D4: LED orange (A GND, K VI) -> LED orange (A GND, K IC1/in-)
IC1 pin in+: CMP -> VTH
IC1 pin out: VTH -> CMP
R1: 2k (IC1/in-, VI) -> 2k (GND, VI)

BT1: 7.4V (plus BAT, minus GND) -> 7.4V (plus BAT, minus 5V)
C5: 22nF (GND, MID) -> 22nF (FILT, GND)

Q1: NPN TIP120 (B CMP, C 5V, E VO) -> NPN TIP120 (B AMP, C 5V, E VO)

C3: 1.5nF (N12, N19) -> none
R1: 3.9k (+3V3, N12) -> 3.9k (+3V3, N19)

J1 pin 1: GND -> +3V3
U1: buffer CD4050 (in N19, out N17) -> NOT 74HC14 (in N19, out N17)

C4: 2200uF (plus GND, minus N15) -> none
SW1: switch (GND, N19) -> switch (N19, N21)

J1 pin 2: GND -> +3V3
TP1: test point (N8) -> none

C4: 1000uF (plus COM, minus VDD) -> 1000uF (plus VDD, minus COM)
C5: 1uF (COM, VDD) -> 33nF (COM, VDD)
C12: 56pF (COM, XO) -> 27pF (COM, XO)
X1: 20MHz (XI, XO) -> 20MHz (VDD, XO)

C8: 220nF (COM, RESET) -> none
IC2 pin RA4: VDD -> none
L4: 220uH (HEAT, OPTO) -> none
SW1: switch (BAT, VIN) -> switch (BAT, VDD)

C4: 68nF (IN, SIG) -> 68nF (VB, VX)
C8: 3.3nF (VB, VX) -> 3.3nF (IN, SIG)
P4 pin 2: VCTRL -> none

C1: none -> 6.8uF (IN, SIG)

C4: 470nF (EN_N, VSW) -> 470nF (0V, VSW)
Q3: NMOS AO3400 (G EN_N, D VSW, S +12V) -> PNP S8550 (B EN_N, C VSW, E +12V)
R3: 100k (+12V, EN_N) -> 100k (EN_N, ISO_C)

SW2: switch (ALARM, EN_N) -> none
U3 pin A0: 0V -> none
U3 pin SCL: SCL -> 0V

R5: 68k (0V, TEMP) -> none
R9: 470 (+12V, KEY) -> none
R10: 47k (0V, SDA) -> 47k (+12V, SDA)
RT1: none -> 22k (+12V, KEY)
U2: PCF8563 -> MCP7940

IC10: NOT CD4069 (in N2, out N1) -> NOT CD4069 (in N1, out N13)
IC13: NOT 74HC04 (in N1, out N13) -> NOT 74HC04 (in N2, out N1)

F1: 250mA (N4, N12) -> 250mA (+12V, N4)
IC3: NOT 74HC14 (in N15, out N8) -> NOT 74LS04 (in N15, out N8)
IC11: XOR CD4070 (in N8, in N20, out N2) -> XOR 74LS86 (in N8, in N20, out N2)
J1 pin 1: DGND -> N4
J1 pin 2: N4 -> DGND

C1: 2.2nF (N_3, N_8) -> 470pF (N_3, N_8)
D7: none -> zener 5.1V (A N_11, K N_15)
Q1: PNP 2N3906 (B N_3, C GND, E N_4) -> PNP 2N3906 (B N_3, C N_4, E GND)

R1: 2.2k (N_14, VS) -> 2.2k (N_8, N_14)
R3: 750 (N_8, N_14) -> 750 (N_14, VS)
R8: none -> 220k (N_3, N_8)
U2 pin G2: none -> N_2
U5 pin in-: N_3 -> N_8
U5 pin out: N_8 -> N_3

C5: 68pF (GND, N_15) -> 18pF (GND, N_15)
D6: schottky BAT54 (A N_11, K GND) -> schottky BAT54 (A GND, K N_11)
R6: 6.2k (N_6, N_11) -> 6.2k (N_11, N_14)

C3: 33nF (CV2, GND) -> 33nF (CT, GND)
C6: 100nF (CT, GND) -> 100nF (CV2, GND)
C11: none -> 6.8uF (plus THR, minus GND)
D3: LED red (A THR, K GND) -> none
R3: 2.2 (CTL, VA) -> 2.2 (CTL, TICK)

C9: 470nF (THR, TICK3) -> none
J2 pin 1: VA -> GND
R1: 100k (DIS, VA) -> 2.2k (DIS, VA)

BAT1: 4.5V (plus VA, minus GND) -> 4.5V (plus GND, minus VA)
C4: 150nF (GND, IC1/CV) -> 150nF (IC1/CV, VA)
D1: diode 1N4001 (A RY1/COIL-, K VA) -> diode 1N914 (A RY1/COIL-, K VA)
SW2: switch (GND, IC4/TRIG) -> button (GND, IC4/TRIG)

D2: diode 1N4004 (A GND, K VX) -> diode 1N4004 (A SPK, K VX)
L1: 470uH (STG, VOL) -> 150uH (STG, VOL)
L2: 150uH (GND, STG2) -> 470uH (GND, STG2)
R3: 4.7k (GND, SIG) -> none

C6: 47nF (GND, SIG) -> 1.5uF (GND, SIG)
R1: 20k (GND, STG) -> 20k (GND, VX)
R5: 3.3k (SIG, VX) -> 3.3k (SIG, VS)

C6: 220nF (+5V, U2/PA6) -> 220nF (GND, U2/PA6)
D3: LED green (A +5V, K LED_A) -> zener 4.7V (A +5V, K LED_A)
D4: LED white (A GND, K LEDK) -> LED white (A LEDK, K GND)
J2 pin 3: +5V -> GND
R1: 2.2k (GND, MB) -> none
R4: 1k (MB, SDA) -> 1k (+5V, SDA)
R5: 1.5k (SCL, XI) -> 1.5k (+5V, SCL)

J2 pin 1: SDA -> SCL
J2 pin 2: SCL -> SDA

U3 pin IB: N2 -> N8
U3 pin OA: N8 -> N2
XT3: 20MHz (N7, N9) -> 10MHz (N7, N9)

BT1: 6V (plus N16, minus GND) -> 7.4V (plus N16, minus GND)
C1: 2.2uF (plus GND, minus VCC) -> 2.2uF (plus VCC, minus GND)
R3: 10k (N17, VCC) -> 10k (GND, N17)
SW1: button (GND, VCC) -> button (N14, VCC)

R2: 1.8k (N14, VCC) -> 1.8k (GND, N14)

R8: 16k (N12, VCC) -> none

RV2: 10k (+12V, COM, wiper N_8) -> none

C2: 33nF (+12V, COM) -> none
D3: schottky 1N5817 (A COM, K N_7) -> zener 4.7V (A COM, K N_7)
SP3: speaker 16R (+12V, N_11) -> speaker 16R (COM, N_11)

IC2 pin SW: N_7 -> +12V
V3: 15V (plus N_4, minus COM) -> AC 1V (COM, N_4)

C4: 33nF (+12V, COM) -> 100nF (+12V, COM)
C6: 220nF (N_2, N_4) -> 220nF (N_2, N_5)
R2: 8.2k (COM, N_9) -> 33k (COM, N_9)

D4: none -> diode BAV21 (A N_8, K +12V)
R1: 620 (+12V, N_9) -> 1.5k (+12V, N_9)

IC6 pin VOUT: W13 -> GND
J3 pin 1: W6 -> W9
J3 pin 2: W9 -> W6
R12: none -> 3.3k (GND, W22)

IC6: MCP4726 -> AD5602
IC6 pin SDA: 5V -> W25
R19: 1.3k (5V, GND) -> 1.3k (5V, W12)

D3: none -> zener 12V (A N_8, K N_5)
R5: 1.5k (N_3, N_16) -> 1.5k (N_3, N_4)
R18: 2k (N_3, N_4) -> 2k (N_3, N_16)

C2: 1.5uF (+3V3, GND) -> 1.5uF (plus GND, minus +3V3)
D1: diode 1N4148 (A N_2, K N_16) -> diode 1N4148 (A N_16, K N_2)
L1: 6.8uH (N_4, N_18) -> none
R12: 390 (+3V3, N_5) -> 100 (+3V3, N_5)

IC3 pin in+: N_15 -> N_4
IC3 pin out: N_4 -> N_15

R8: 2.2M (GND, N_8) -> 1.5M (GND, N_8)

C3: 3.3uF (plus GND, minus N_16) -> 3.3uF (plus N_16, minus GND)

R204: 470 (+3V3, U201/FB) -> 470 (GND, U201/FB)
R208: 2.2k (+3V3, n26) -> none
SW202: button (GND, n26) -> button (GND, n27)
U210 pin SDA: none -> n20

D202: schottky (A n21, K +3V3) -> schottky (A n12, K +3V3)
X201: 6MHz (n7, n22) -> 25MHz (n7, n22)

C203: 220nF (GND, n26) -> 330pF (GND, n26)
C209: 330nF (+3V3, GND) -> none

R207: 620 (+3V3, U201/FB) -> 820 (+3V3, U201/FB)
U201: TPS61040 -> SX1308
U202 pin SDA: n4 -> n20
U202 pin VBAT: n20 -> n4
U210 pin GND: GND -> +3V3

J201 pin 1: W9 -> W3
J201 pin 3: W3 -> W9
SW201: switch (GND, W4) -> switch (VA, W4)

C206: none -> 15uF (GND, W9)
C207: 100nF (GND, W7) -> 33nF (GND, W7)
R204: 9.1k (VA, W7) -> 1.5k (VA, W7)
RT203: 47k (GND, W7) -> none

→ **TASK PROMPT**
Take the listing above and repeat exactly the lines from the one containing "R9: 470 (+12V, KEY) -> none" through the one containing "C9: 470nF (THR, TICK3) -> none", both included.

→ **EXPECTED ANSWER**
R9: 470 (+12V, KEY) -> none
R10: 47k (0V, SDA) -> 47k (+12V, SDA)
RT1: none -> 22k (+12V, KEY)
U2: PCF8563 -> MCP7940

IC10: NOT CD4069 (in N2, out N1) -> NOT CD4069 (in N1, out N13)
IC13: NOT 74HC04 (in N1, out N13) -> NOT 74HC04 (in N2, out N1)

F1: 250mA (N4, N12) -> 250mA (+12V, N4)
IC3: NOT 74HC14 (in N15, out N8) -> NOT 74LS04 (in N15, out N8)
IC11: XOR CD4070 (in N8, in N20, out N2) -> XOR 74LS86 (in N8, in N20, out N2)
J1 pin 1: DGND -> N4
J1 pin 2: N4 -> DGND

C1: 2.2nF (N_3, N_8) -> 470pF (N_3, N_8)
D7: none -> zener 5.1V (A N_11, K N_15)
Q1: PNP 2N3906 (B N_3, C GND, E N_4) -> PNP 2N3906 (B N_3, C N_4, E GND)

R1: 2.2k (N_14, VS) -> 2.2k (N_8, N_14)
R3: 750 (N_8, N_14) -> 750 (N_14, VS)
R8: none -> 220k (N_3, N_8)
U2 pin G2: none -> N_2
U5 pin in-: N_3 -> N_8
U5 pin out: N_8 -> N_3

C5: 68pF (GND, N_15) -> 18pF (GND, N_15)
D6: schottky BAT54 (A N_11, K GND) -> schottky BAT54 (A GND, K N_11)
R6: 6.2k (N_6, N_11) -> 6.2k (N_11, N_14)

C3: 33nF (CV2, GND) -> 33nF (CT, GND)
C6: 100nF (CT, GND) -> 100nF (CV2, GND)
C11: none -> 6.8uF (plus THR, minus GND)
D3: LED red (A THR, K GND) -> none
R3: 2.2 (CTL, VA) -> 2.2 (CTL, TICK)

C9: 470nF (THR, TICK3) -> none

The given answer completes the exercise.